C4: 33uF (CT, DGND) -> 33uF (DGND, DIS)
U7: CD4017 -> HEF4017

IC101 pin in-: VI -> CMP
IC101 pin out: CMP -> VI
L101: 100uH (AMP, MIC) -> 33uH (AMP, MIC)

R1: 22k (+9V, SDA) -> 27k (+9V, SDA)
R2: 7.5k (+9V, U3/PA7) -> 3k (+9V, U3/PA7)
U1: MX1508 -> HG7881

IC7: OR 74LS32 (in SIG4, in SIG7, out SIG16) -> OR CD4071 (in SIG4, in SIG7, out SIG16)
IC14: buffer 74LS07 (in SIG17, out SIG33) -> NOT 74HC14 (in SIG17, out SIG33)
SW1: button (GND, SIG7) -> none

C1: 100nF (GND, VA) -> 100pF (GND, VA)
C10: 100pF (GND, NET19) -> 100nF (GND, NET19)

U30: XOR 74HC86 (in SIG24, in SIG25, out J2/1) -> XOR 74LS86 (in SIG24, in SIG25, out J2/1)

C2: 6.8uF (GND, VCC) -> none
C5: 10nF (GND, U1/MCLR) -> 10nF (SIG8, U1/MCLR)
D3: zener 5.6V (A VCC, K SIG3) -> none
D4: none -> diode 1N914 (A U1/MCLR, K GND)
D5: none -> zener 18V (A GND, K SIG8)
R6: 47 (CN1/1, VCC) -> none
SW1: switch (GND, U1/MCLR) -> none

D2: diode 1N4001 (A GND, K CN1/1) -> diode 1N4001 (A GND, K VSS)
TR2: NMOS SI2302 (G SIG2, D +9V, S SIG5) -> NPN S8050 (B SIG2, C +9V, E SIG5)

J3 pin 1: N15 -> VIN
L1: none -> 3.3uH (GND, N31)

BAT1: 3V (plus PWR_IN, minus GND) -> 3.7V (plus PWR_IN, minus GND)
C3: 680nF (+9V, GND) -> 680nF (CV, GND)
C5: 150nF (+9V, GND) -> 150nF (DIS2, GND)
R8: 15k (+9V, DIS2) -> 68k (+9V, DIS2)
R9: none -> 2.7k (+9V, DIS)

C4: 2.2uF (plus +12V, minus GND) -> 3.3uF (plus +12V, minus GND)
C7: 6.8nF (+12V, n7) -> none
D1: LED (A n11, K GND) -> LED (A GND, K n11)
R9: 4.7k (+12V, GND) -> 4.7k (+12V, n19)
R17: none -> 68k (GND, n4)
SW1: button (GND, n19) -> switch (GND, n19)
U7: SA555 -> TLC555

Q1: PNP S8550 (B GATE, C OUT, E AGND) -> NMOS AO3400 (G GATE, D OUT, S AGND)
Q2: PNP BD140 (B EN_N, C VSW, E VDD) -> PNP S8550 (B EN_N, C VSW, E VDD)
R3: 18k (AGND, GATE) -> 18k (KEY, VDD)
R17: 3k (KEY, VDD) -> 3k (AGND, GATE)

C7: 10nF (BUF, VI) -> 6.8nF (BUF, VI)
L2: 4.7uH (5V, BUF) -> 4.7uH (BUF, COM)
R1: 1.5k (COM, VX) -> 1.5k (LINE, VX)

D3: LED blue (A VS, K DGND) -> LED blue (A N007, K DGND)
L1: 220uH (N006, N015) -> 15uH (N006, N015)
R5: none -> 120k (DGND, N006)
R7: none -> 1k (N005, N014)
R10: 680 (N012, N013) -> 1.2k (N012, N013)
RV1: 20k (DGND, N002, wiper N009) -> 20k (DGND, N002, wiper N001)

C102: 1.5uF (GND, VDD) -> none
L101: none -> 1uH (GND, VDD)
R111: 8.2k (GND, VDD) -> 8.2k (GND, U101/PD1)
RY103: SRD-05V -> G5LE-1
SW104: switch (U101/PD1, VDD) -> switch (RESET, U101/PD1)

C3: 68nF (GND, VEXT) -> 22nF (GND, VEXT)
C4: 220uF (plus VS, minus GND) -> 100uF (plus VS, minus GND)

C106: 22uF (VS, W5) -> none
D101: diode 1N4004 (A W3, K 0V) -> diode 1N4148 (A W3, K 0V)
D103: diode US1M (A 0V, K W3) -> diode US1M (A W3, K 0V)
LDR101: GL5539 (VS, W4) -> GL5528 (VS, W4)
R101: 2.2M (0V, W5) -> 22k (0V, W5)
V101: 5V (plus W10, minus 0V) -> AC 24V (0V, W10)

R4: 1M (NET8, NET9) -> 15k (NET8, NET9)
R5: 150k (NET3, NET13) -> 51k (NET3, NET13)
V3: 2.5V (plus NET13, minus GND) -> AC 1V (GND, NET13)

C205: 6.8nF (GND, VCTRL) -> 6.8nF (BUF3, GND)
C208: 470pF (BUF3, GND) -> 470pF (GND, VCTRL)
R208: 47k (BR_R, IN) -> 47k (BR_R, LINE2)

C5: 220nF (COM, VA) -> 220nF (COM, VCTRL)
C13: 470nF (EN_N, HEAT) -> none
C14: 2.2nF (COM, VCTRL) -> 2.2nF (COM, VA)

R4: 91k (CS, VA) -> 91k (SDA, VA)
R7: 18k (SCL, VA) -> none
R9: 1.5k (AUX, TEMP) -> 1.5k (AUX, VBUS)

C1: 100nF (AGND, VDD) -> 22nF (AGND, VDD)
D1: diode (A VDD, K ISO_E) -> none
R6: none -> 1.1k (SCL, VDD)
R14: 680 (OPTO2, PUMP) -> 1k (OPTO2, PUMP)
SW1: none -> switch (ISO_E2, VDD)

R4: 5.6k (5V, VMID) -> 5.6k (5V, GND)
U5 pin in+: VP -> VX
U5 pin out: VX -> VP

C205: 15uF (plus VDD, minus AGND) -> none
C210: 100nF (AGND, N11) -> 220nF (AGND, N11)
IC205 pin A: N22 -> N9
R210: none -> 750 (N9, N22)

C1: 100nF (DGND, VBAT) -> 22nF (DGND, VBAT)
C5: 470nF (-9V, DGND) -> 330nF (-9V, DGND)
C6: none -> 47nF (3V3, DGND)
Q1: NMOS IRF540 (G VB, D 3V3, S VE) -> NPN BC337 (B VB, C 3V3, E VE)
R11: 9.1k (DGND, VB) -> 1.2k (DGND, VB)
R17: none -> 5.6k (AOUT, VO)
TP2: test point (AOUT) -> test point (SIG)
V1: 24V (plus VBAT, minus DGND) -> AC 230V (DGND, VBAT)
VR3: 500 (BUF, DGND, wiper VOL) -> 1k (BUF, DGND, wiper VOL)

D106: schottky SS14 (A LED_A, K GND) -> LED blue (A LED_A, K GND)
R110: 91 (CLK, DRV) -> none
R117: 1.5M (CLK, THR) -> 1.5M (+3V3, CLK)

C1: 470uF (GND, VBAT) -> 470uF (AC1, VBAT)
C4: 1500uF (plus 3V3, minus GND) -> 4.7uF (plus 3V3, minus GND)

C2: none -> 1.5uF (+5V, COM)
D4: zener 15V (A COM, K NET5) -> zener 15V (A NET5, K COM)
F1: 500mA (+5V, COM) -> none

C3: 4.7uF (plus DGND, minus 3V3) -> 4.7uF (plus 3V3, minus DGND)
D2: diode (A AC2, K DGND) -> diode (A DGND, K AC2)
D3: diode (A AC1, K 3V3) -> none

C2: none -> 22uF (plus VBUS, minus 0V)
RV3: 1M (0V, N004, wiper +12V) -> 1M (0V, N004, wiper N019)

════════════════════

# Task to carry out:
Reproduce the material above in full, word for word.

# Response area:
C4: 33uF (CT, DGND) -> 33uF (DGND, DIS)
U7: CD4017 -> HEF4017

IC101 pin in-: VI -> CMP
IC101 pin out: CMP -> VI
L101: 100uH (AMP, MIC) -> 33uH (AMP, MIC)

R1: 22k (+9V, SDA) -> 27k (+9V, SDA)
R2: 7.5k (+9V, U3/PA7) -> 3k (+9V, U3/PA7)
U1: MX1508 -> HG7881

IC7: OR 74LS32 (in SIG4, in SIG7, out SIG16) -> OR CD4071 (in SIG4, in SIG7, out SIG16)
IC14: buffer 74LS07 (in SIG17, out SIG33) -> NOT 74HC14 (in SIG17, out SIG33)
SW1: button (GND, SIG7) -> none

C1: 100nF (GND, VA) -> 100pF (GND, VA)
C10: 100pF (GND, NET19) -> 100nF (GND, NET19)

U30: XOR 74HC86 (in SIG24, in SIG25, out J2/1) -> XOR 74LS86 (in SIG24, in SIG25, out J2/1)

C2: 6.8uF (GND, VCC) -> none
C5: 10nF (GND, U1/MCLR) -> 10nF (SIG8, U1/MCLR)
D3: zener 5.6V (A VCC, K SIG3) -> none
D4: none -> diode 1N914 (A U1/MCLR, K GND)
D5: none -> zener 18V (A GND, K SIG8)
R6: 47 (CN1/1, VCC) -> none
SW1: switch (GND, U1/MCLR) -> none

D2: diode 1N4001 (A GND, K CN1/1) -> diode 1N4001 (A GND, K VSS)
TR2: NMOS SI2302 (G SIG2, D +9V, S SIG5) -> NPN S8050 (B SIG2, C +9V, E SIG5)

J3 pin 1: N15 -> VIN
L1: none -> 3.3uH (GND, N31)

BAT1: 3V (plus PWR_IN, minus GND) -> 3.7V (plus PWR_IN, minus GND)
C3: 680nF (+9V, GND) -> 680nF (CV, GND)
C5: 150nF (+9V, GND) -> 150nF (DIS2, GND)
R8: 15k (+9V, DIS2) -> 68k (+9V, DIS2)
R9: none -> 2.7k (+9V, DIS)

C4: 2.2uF (plus +12V, minus GND) -> 3.3uF (plus +12V, minus GND)
C7: 6.8nF (+12V, n7) -> none
D1: LED (A n11, K GND) -> LED (A GND, K n11)
R9: 4.7k (+12V, GND) -> 4.7k (+12V, n19)
R17: none -> 68k (GND, n4)
SW1: button (GND, n19) -> switch (GND, n19)
U7: SA555 -> TLC555

Q1: PNP S8550 (B GATE, C OUT, E AGND) -> NMOS AO3400 (G GATE, D OUT, S AGND)
Q2: PNP BD140 (B EN_N, C VSW, E VDD) -> PNP S8550 (B EN_N, C VSW, E VDD)
R3: 18k (AGND, GATE) -> 18k (KEY, VDD)
R17: 3k (KEY, VDD) -> 3k (AGND, GATE)

C7: 10nF (BUF, VI) -> 6.8nF (BUF, VI)
L2: 4.7uH (5V, BUF) -> 4.7uH (BUF, COM)
R1: 1.5k (COM, VX) -> 1.5k (LINE, VX)

D3: LED blue (A VS, K DGND) -> LED blue (A N007, K DGND)
L1: 220uH (N006, N015) -> 15uH (N006, N015)
R5: none -> 120k (DGND, N006)
R7: none -> 1k (N005, N014)
R10: 680 (N012, N013) -> 1.2k (N012, N013)
RV1: 20k (DGND, N002, wiper N009) -> 20k (DGND, N002, wiper N001)

C102: 1.5uF (GND, VDD) -> none
L101: none -> 1uH (GND, VDD)
R111: 8.2k (GND, VDD) -> 8.2k (GND, U101/PD1)
RY103: SRD-05V -> G5LE-1
SW104: switch (U101/PD1, VDD) -> switch (RESET, U101/PD1)

C3: 68nF (GND, VEXT) -> 22nF (GND, VEXT)
C4: 220uF (plus VS, minus GND) -> 100uF (plus VS, minus GND)

C106: 22uF (VS, W5) -> none
D101: diode 1N4004 (A W3, K 0V) -> diode 1N4148 (A W3, K 0V)
D103: diode US1M (A 0V, K W3) -> diode US1M (A W3, K 0V)
LDR101: GL5539 (VS, W4) -> GL5528 (VS, W4)
R101: 2.2M (0V, W5) -> 22k (0V, W5)
V101: 5V (plus W10, minus 0V) -> AC 24V (0V, W10)

R4: 1M (NET8, NET9) -> 15k (NET8, NET9)
R5: 150k (NET3, NET13) -> 51k (NET3, NET13)
V3: 2.5V (plus NET13, minus GND) -> AC 1V (GND, NET13)

C205: 6.8nF (GND, VCTRL) -> 6.8nF (BUF3, GND)
C208: 470pF (BUF3, GND) -> 470pF (GND, VCTRL)
R208: 47k (BR_R, IN) -> 47k (BR_R, LINE2)

C5: 220nF (COM, VA) -> 220nF (COM, VCTRL)
C13: 470nF (EN_N, HEAT) -> none
C14: 2.2nF (COM, VCTRL) -> 2.2nF (COM, VA)

R4: 91k (CS, VA) -> 91k (SDA, VA)
R7: 18k (SCL, VA) -> none
R9: 1.5k (AUX, TEMP) -> 1.5k (AUX, VBUS)

C1: 100nF (AGND, VDD) -> 22nF (AGND, VDD)
D1: diode (A VDD, K ISO_E) -> none
R6: none -> 1.1k (SCL, VDD)
R14: 680 (OPTO2, PUMP) -> 1k (OPTO2, PUMP)
SW1: none -> switch (ISO_E2, VDD)

R4: 5.6k (5V, VMID) -> 5.6k (5V, GND)
U5 pin in+: VP -> VX
U5 pin out: VX -> VP

C205: 15uF (plus VDD, minus AGND) -> none
C210: 100nF (AGND, N11) -> 220nF (AGND, N11)
IC205 pin A: N22 -> N9
R210: none -> 750 (N9, N22)

C1: 100nF (DGND, VBAT) -> 22nF (DGND, VBAT)
C5: 470nF (-9V, DGND) -> 330nF (-9V, DGND)
C6: none -> 47nF (3V3, DGND)
Q1: NMOS IRF540 (G VB, D 3V3, S VE) -> NPN BC337 (B VB, C 3V3, E VE)
R11: 9.1k (DGND, VB) -> 1.2k (DGND, VB)
R17: none -> 5.6k (AOUT, VO)
TP2: test point (AOUT) -> test point (SIG)
V1: 24V (plus VBAT, minus DGND) -> AC 230V (DGND, VBAT)
VR3: 500 (BUF, DGND, wiper VOL) -> 1k (BUF, DGND, wiper VOL)

D106: schottky SS14 (A LED_A, K GND) -> LED blue (A LED_A, K GND)
R110: 91 (CLK, DRV) -> none
R117: 1.5M (CLK, THR) -> 1.5M (+3V3, CLK)

C1: 470uF (GND, VBAT) -> 470uF (AC1, VBAT)
C4: 1500uF (plus 3V3, minus GND) -> 4.7uF (plus 3V3, minus GND)

C2: none -> 1.5uF (+5V, COM)
D4: zener 15V (A COM, K NET5) -> zener 15V (A NET5, K COM)
F1: 500mA (+5V, COM) -> none

C3: 4.7uF (plus DGND, minus 3V3) -> 4.7uF (plus 3V3, minus DGND)
D2: diode (A AC2, K DGND) -> diode (A DGND, K AC2)
D3: diode (A AC1, K 3V3) -> none

C2: none -> 22uF (plus VBUS, minus 0V)
RV3: 1M (0V, N004, wiper +12V) -> 1M (0V, N004, wiper N019)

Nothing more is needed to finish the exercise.